**Assigned task**:
Without any of the pictures, print every record below exactly.

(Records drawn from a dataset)
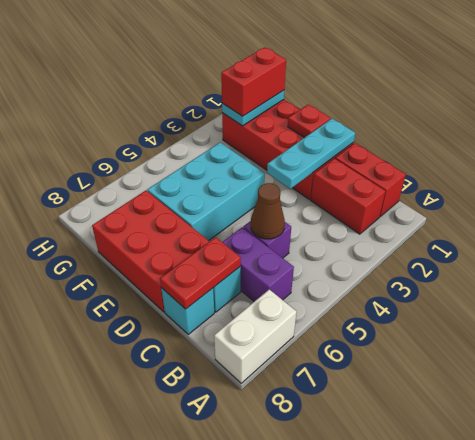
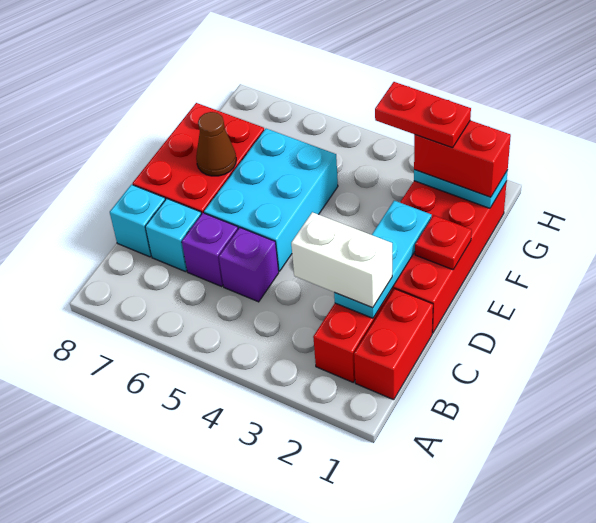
white brick A7:A8 level 1 -> white brick C2:C3 level 3
purple brick B6:C6 level 1 -> purple brick C6 level 1
brown cone C5 level 2 -> brown cone E7 level 2
red plate C7:C8 level 2 -> red plate G2:G3 level 4
cyan plate D1:D3 level 2 -> cyan plate C2:E2 level 2
cyan brick E4:F6 level 1 -> cyan brick D5:F6 level 1

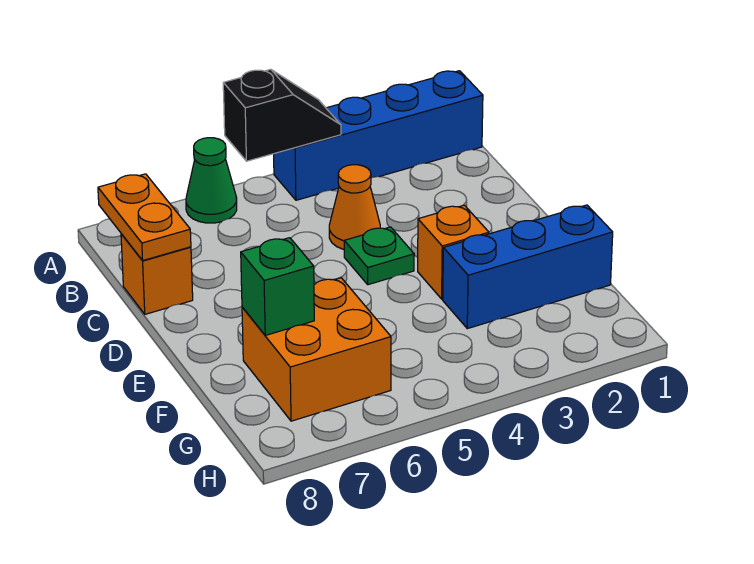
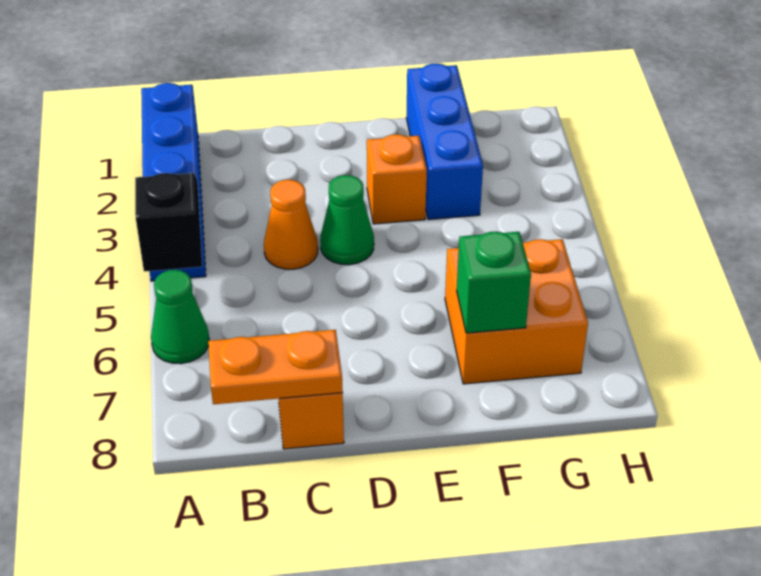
green plate D4 level 1 -> green cone D4 level 1

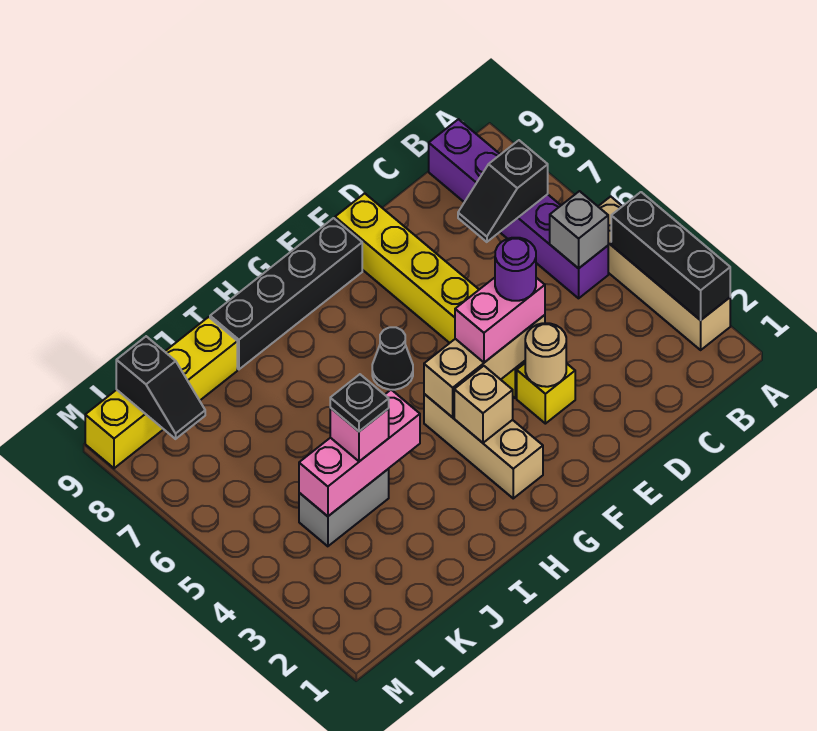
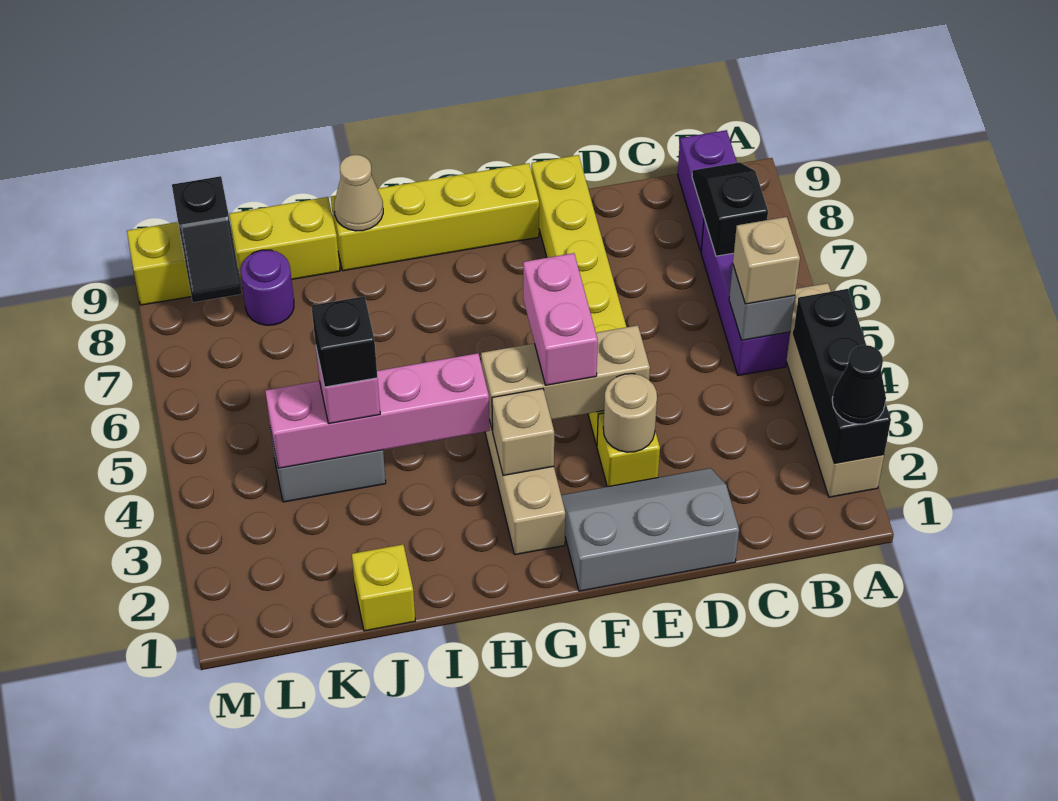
none -> tan brick B5 level 3
black slope B7:C7 level 2 top B -> black slope B7:B8 level 2 top 7
none -> grey slope D1:F2 level 1 top 1
pink brick E4:F4 level 3 -> pink brick F4:F5 level 3
purple round brick E4 level 4 -> purple round brick K8 level 1
black brick F9:I9 level 1 -> yellow brick F9:I9 level 1
black cone G6 level 1 -> black cone A2 level 3
pink brick I4:K4 level 2 -> pink brick H4:K4 level 2
none -> tan cone I9 level 2
none -> yellow brick J1 level 1
black plate J4 level 4 -> black brick J4 level 4

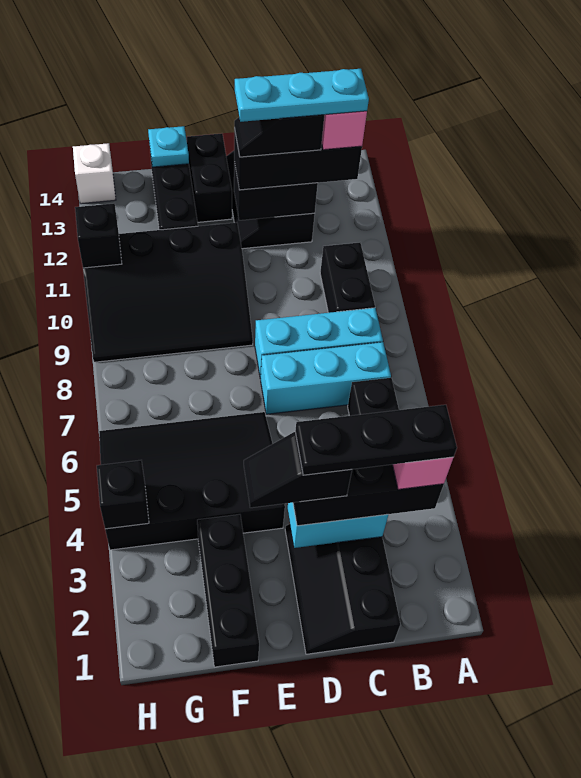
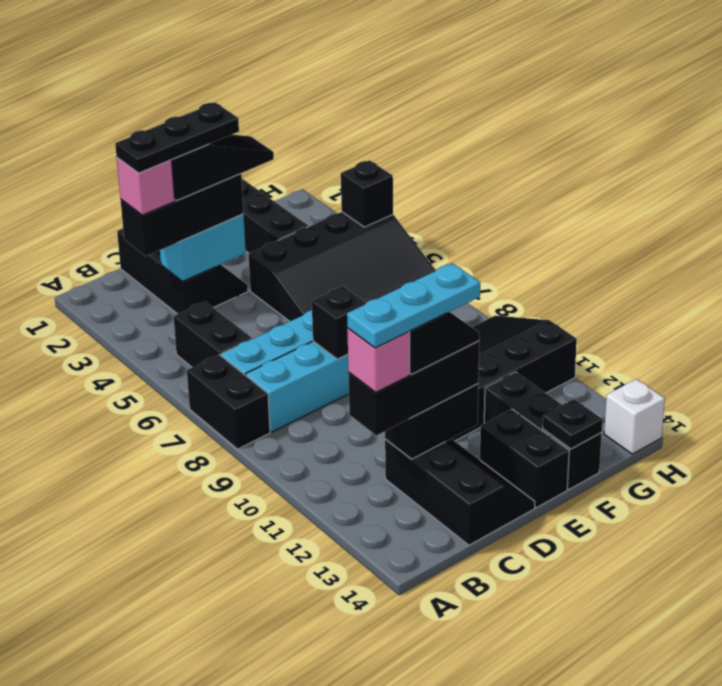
black brick B9:B10 level 1 -> black brick A7:A8 level 1
black slope D3:E3 level 4 top D -> black slope C3:E3 level 4 top C
cyan plate F14 level 2 -> black plate F14 level 2
black brick H11 level 2 -> black brick D8 level 2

**Finished task**:
white brick A7:A8 level 1 -> white brick C2:C3 level 3
purple brick B6:C6 level 1 -> purple brick C6 level 1
brown cone C5 level 2 -> brown cone E7 level 2
red plate C7:C8 level 2 -> red plate G2:G3 level 4
cyan plate D1:D3 level 2 -> cyan plate C2:E2 level 2
cyan brick E4:F6 level 1 -> cyan brick D5:F6 level 1

green plate D4 level 1 -> green cone D4 level 1

none -> tan brick B5 level 3
black slope B7:C7 level 2 top B -> black slope B7:B8 level 2 top 7
none -> grey slope D1:F2 level 1 top 1
pink brick E4:F4 level 3 -> pink brick F4:F5 level 3
purple round brick E4 level 4 -> purple round brick K8 level 1
black brick F9:I9 level 1 -> yellow brick F9:I9 level 1
black cone G6 level 1 -> black cone A2 level 3
pink brick I4:K4 level 2 -> pink brick H4:K4 level 2
none -> tan cone I9 level 2
none -> yellow brick J1 level 1
black plate J4 level 4 -> black brick J4 level 4

black brick B9:B10 level 1 -> black brick A7:A8 level 1
black slope D3:E3 level 4 top D -> black slope C3:E3 level 4 top C
cyan plate F14 level 2 -> black plate F14 level 2
black brick H11 level 2 -> black brick D8 level 2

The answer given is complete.